Retype the data exactly, from its first line to the line containing "(323, 364) = (196, 289): brown", including both, and skip any picture.
╔══
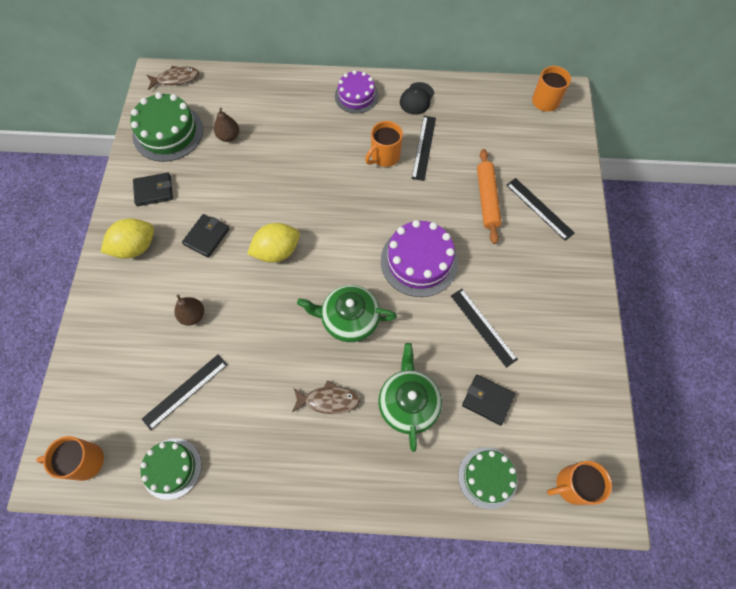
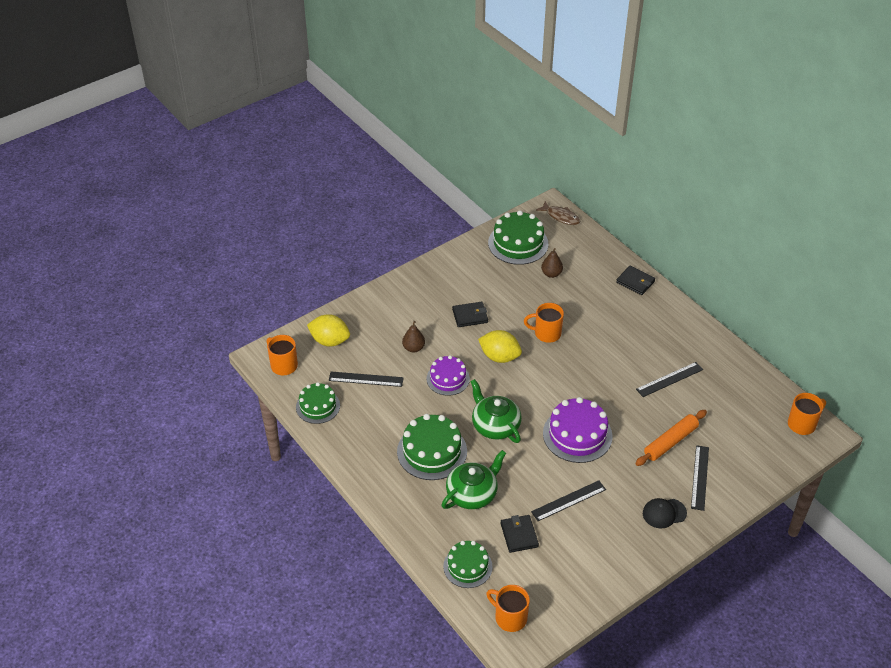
camera: 50 degrees right, 20 degrees down
(135, 247) = (425, 289): yellow lemon -> yellow lemon (330, 341)
(154, 191) = (471, 268): black wallet -> black wallet (635, 282)
(329, 400) = (432, 451): brown fish -> green cake
(356, 96) = (665, 314): purple cake -> purple cake (448, 378)
(384, 156) = (635, 363): orange mug -> orange mug (546, 333)
(417, 98) = (706, 348): black cap -> black cap (664, 513)
(483, 327) = (568, 501): black ruler -> black ruler turned 45 degrees clockwise

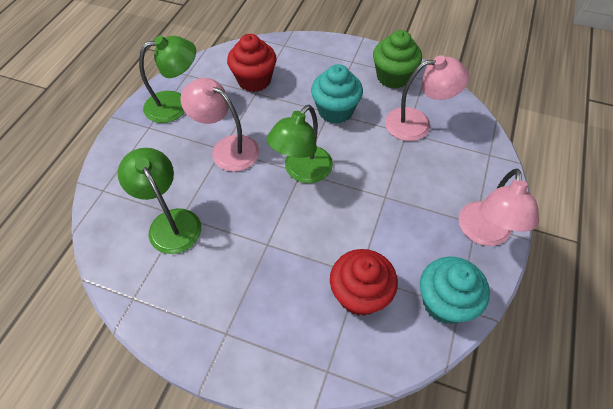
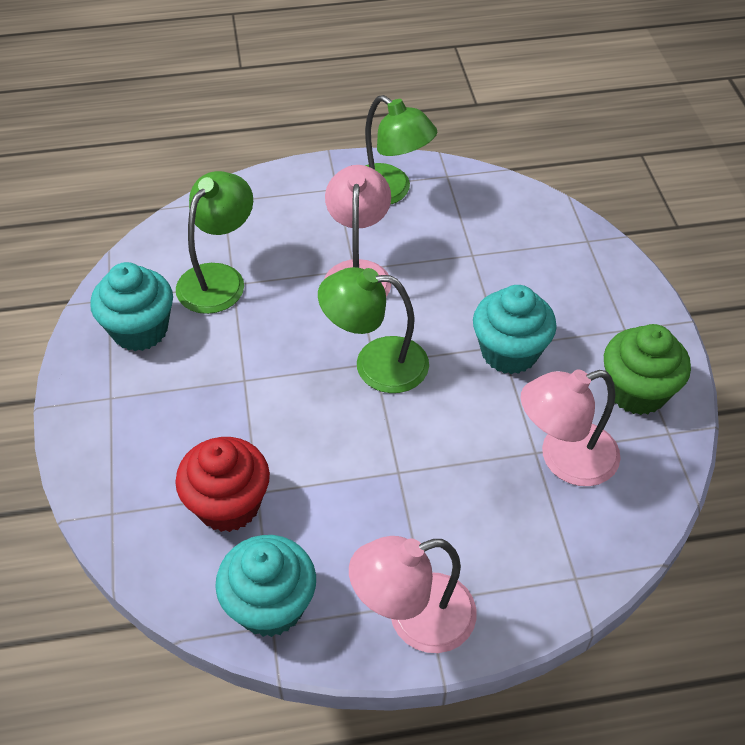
camera: 60 degrees right, 5 degrees down
(178, 289) = (140, 330): none -> turquoise cupcake
(254, 80) = (492, 243): red cupcake -> none
(417, 123) = (564, 459): pink lamp -> pink lamp turned 105 degrees clockwise

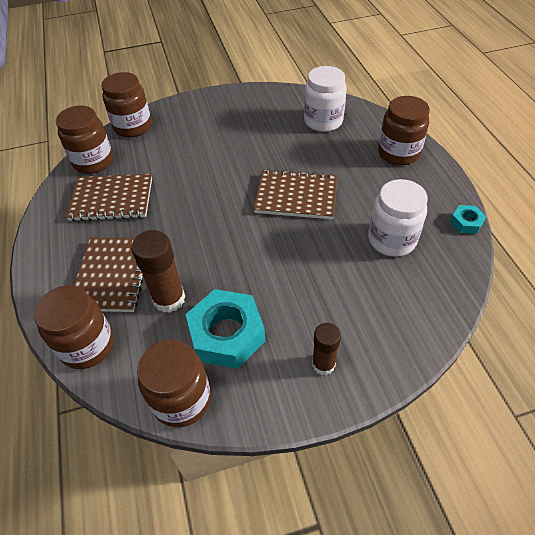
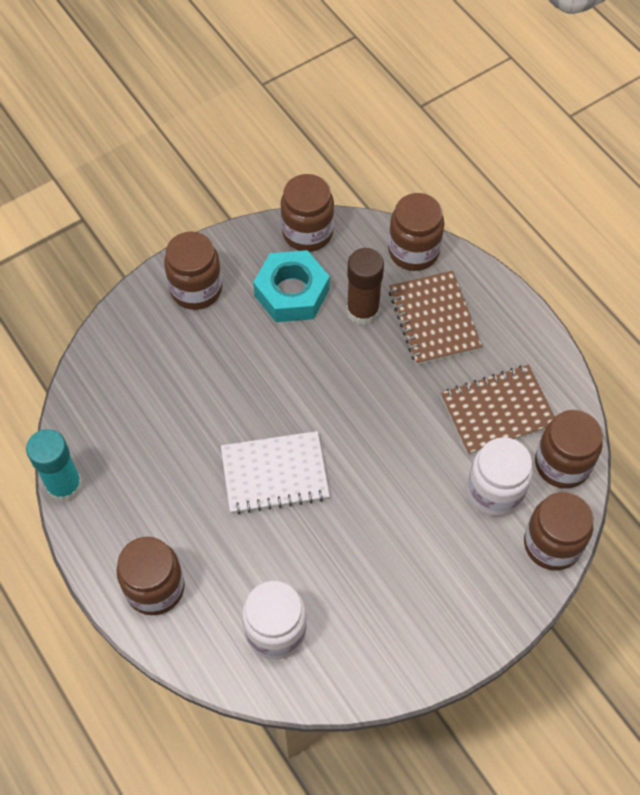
camera: 160 degrees right, 10 degrees up
(296, 196) = (274, 474): brown notebook -> white notebook
(323, 364) = (196, 289): brown glue stick -> brown jar
(392, 240) = (149, 439): white jar -> white jar (495, 491)
(466, 222) = (64, 485): turquoise nut -> turquoise glue stick

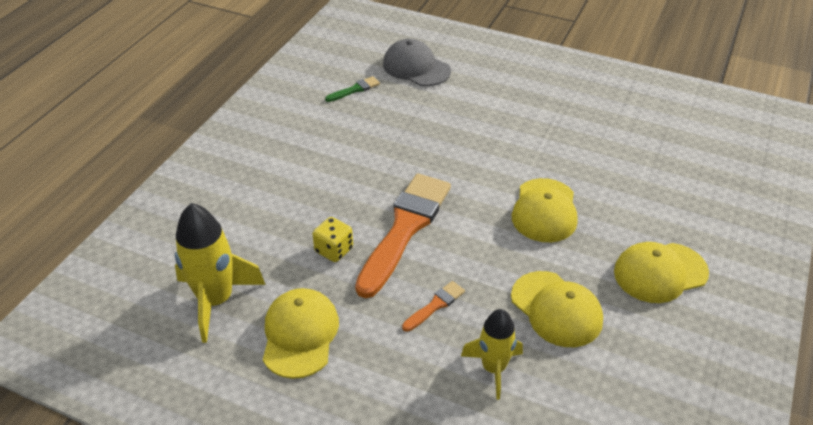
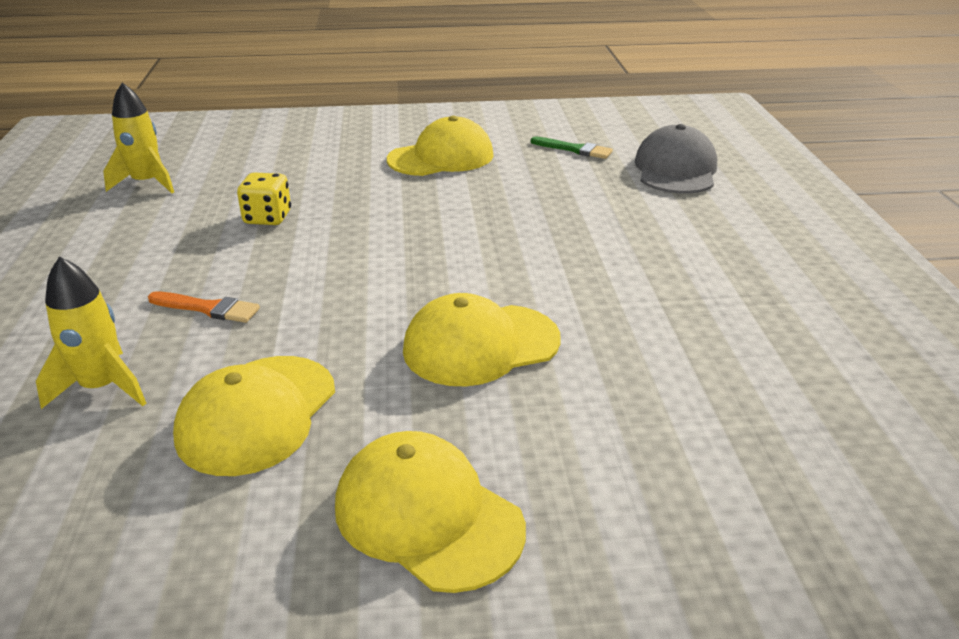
camera: 60 degrees right, 10 degrees down
(216, 300) = (147, 183): yellow rocket -> yellow rocket, size x0.65
(300, 334) = (114, 238): yellow cap -> yellow cap (441, 157)
(405, 228) = (342, 249): orange brush -> none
╚══
ANSWER FOR THE TASK:
camera: 50 degrees right, 20 degrees down
(135, 247) = (425, 289): yellow lemon -> yellow lemon (330, 341)
(154, 191) = (471, 268): black wallet -> black wallet (635, 282)
(329, 400) = (432, 451): brown fish -> green cake
(356, 96) = (665, 314): purple cake -> purple cake (448, 378)
(384, 156) = (635, 363): orange mug -> orange mug (546, 333)
(417, 98) = (706, 348): black cap -> black cap (664, 513)
(483, 327) = (568, 501): black ruler -> black ruler turned 45 degrees clockwise

camera: 60 degrees right, 5 degrees down
(178, 289) = (140, 330): none -> turquoise cupcake
(254, 80) = (492, 243): red cupcake -> none
(417, 123) = (564, 459): pink lamp -> pink lamp turned 105 degrees clockwise

camera: 160 degrees right, 10 degrees up
(296, 196) = (274, 474): brown notebook -> white notebook
(323, 364) = (196, 289): brown glue stick -> brown jar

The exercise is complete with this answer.